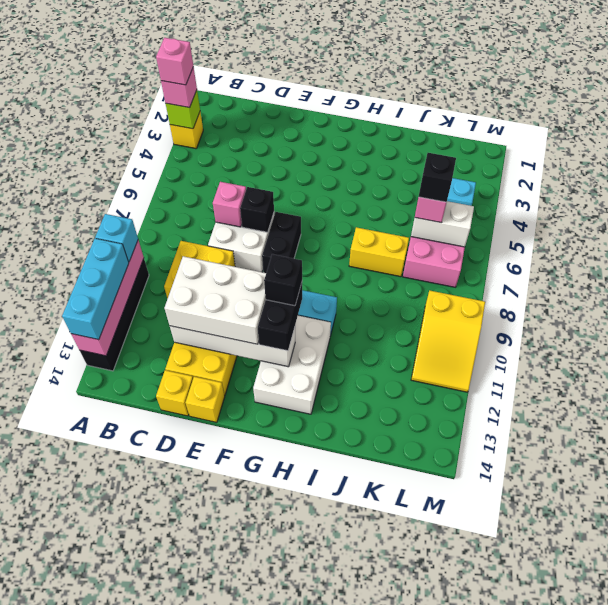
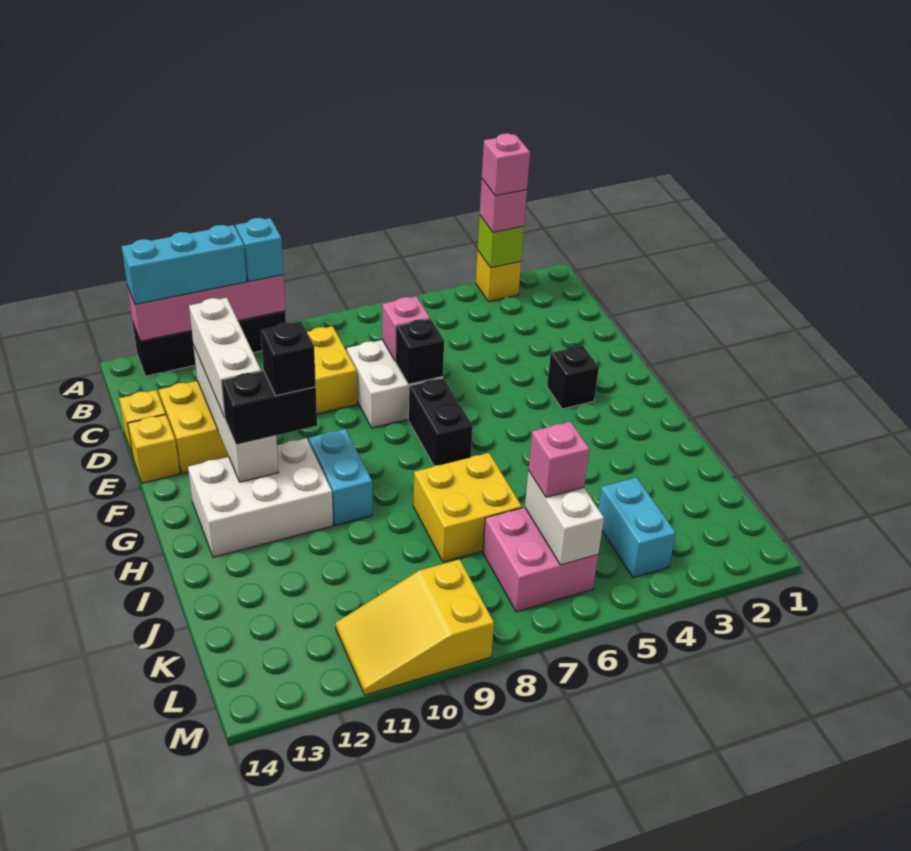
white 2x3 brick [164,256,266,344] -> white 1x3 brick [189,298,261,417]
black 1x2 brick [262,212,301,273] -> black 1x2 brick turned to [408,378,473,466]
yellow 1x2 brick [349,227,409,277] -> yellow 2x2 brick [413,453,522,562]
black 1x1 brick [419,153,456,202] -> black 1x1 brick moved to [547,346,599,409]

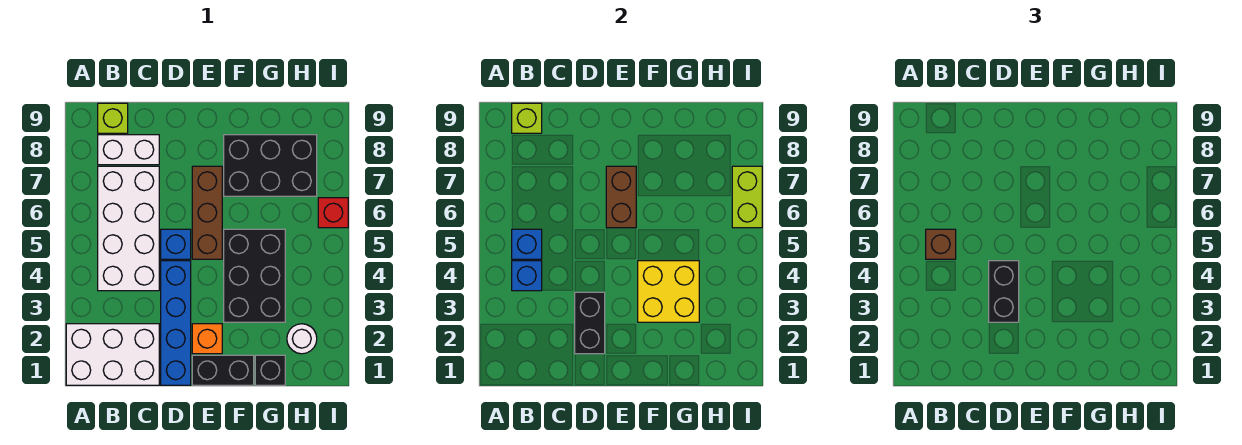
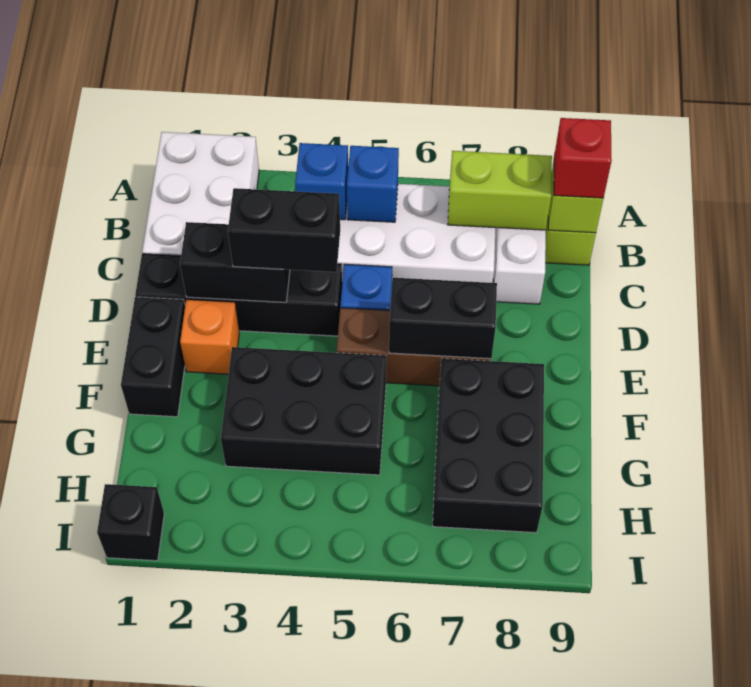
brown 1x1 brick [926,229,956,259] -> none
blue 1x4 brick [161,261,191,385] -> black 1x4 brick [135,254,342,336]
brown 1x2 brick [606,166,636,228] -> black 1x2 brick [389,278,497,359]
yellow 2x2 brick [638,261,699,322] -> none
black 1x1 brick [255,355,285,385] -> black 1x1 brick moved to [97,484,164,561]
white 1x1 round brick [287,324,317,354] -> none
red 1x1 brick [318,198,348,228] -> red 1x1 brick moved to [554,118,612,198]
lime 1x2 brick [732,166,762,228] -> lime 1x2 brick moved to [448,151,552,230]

-.-.-

WHAT TO PRODUCE: The answer should be nothing but the number of lines above that contain "none".

RESULT OF THE TASK: 3